Task requirements >> Set down the line that contains "white eraser: 3 -> 4" and every line after it to the end of the entries, exactly as they stand and nothing more.

Stored dataset items >>
..............................

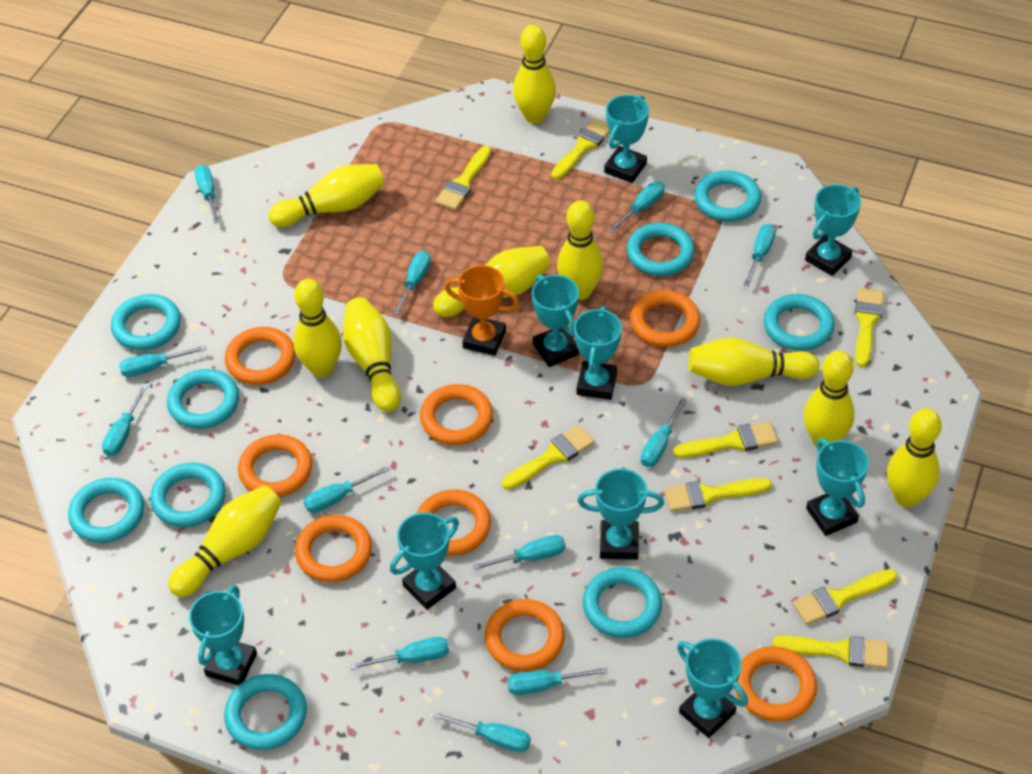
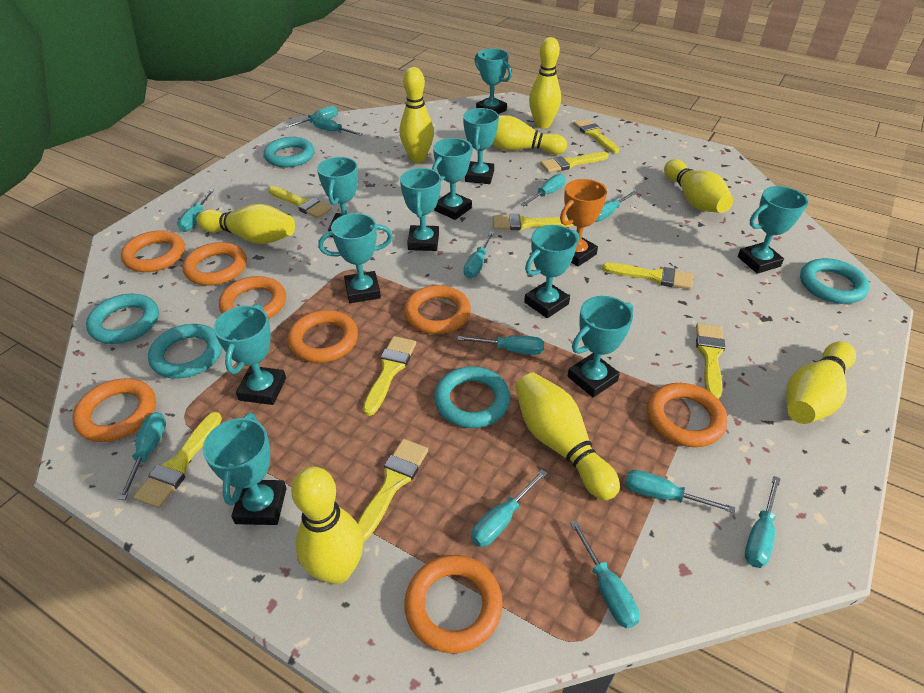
turquoise ring: 9 -> 5
turquoise trophy: 9 -> 11
yellow bowling pin: 10 -> 8
yellow brush: 8 -> 9

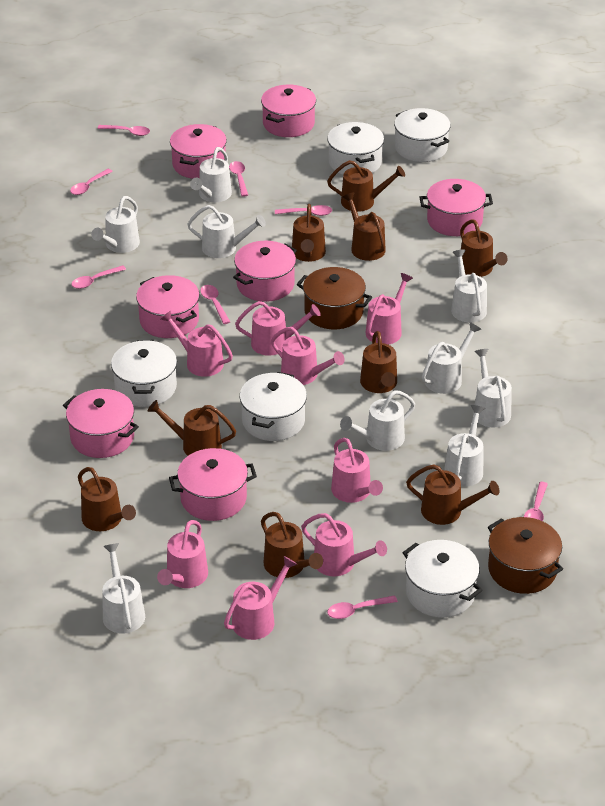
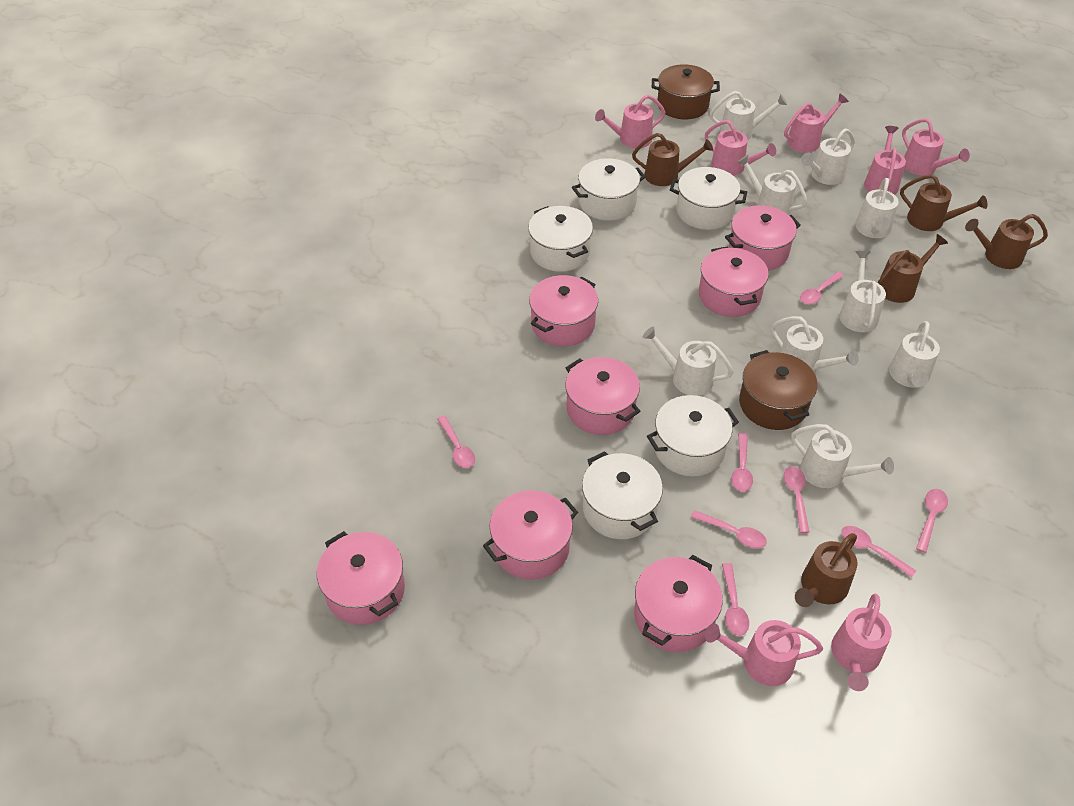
brown watering can: 9 -> 5
pink watering can: 8 -> 7

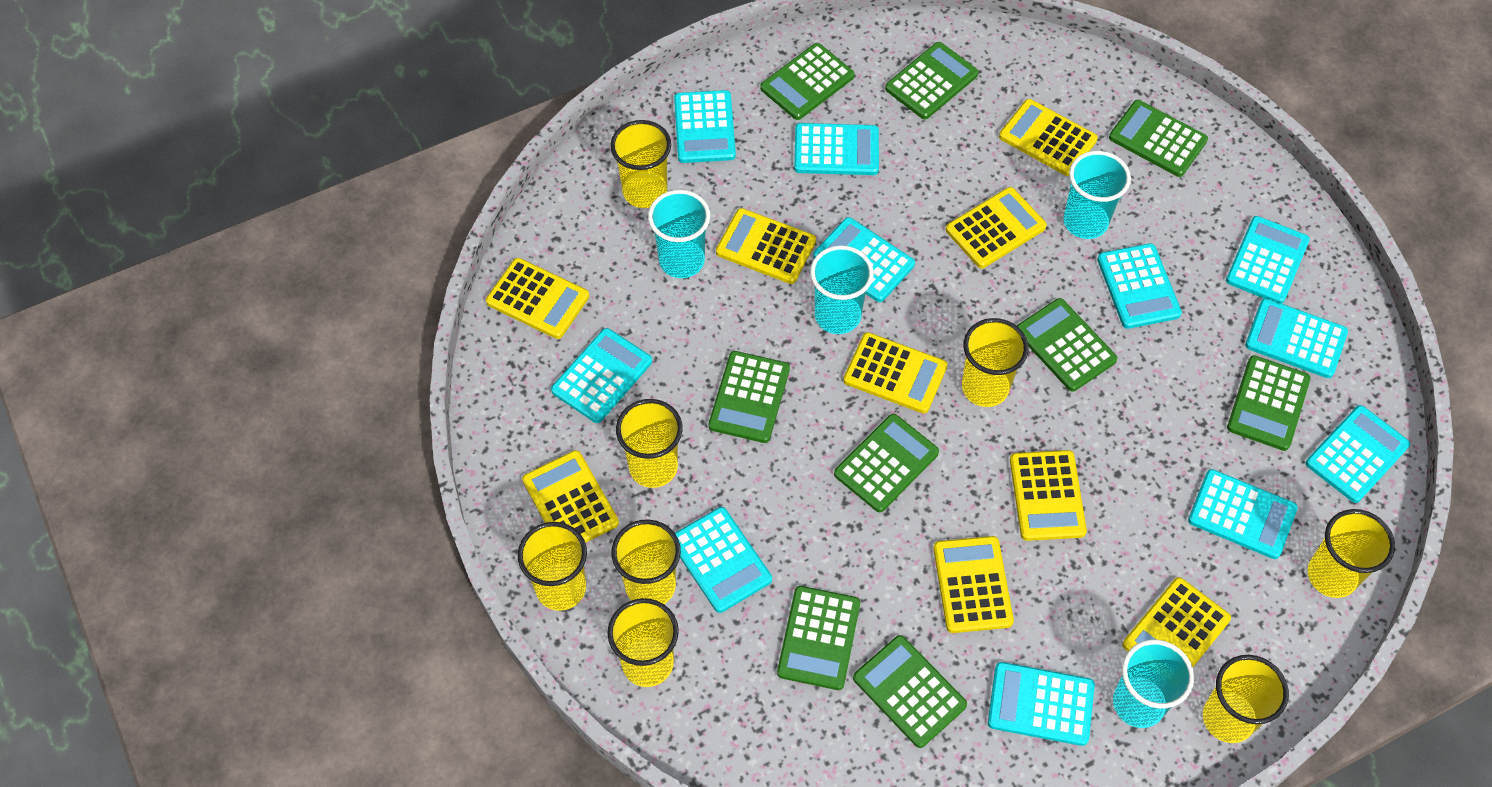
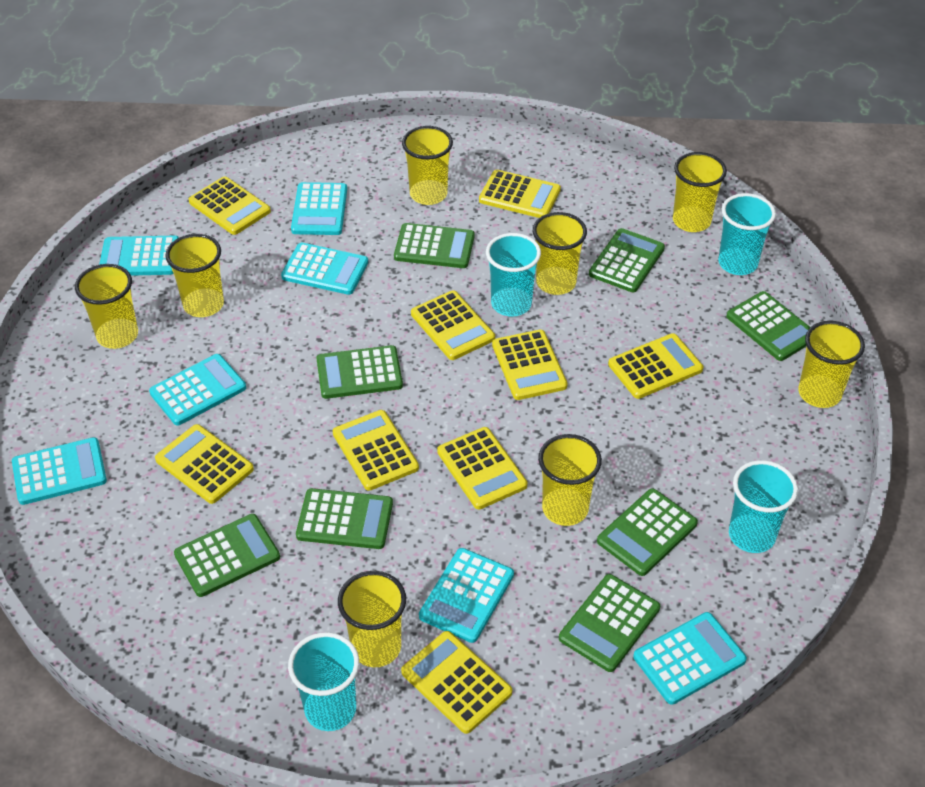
green calculator: 9 -> 8
turquoise calculator: 11 -> 7

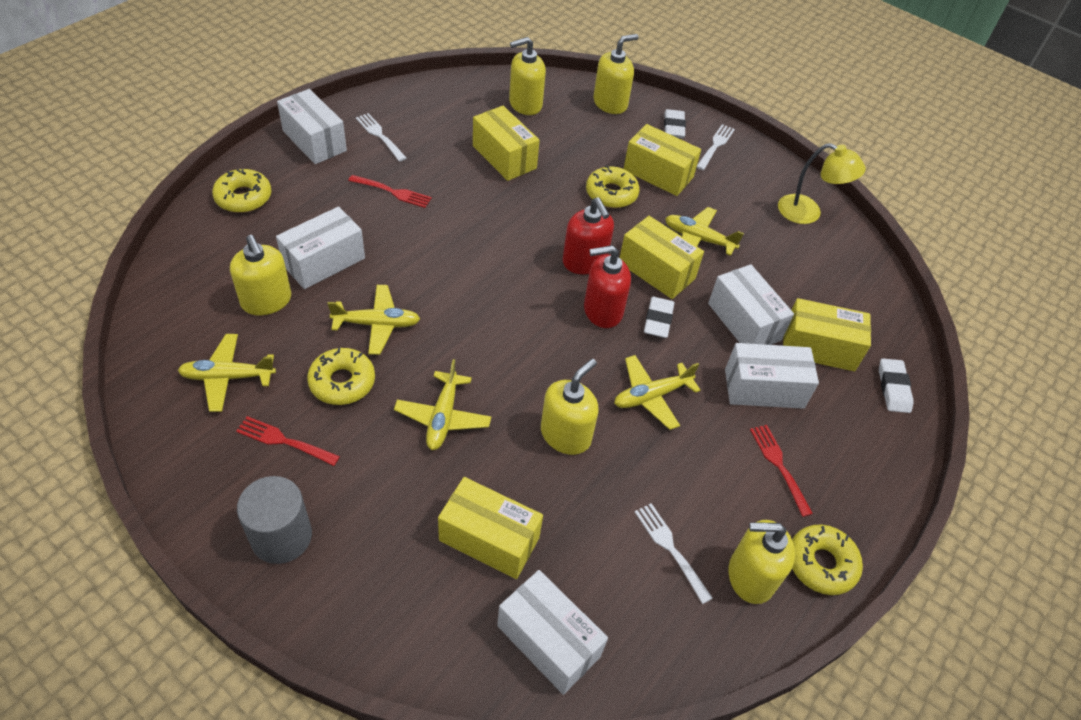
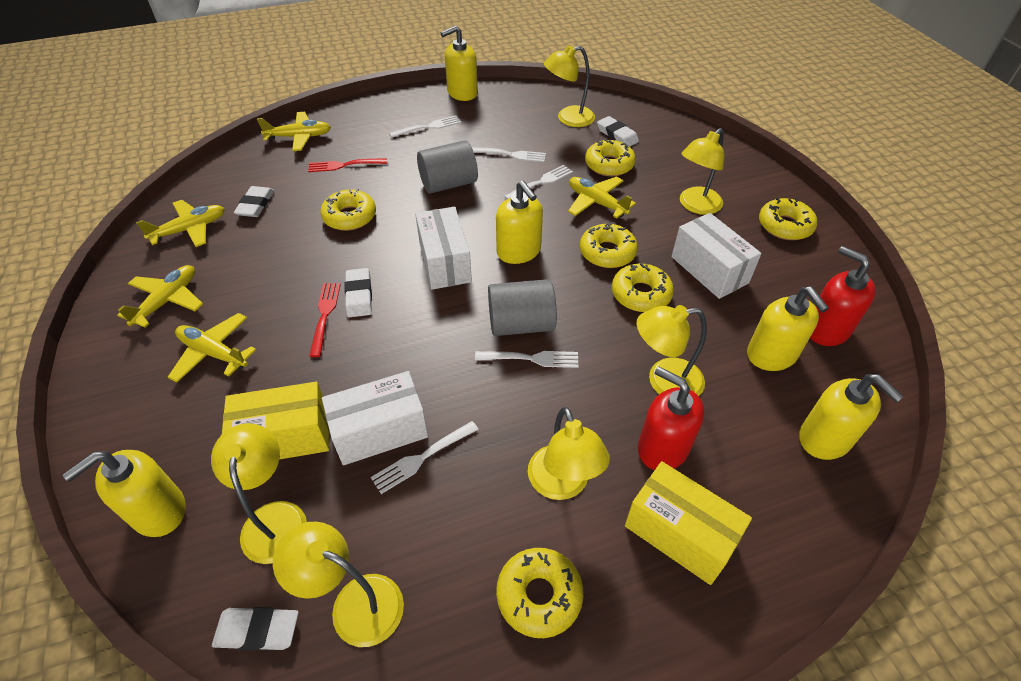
grey cylinder: 1 -> 2
red fork: 3 -> 2
white box: 5 -> 3
white eraser: 3 -> 4
white fork: 3 -> 5
yellow box: 5 -> 2
yellow donut: 4 -> 6
yellow lamp: 1 -> 6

..............................

Response box >>
white eraser: 3 -> 4
white fork: 3 -> 5
yellow box: 5 -> 2
yellow donut: 4 -> 6
yellow lamp: 1 -> 6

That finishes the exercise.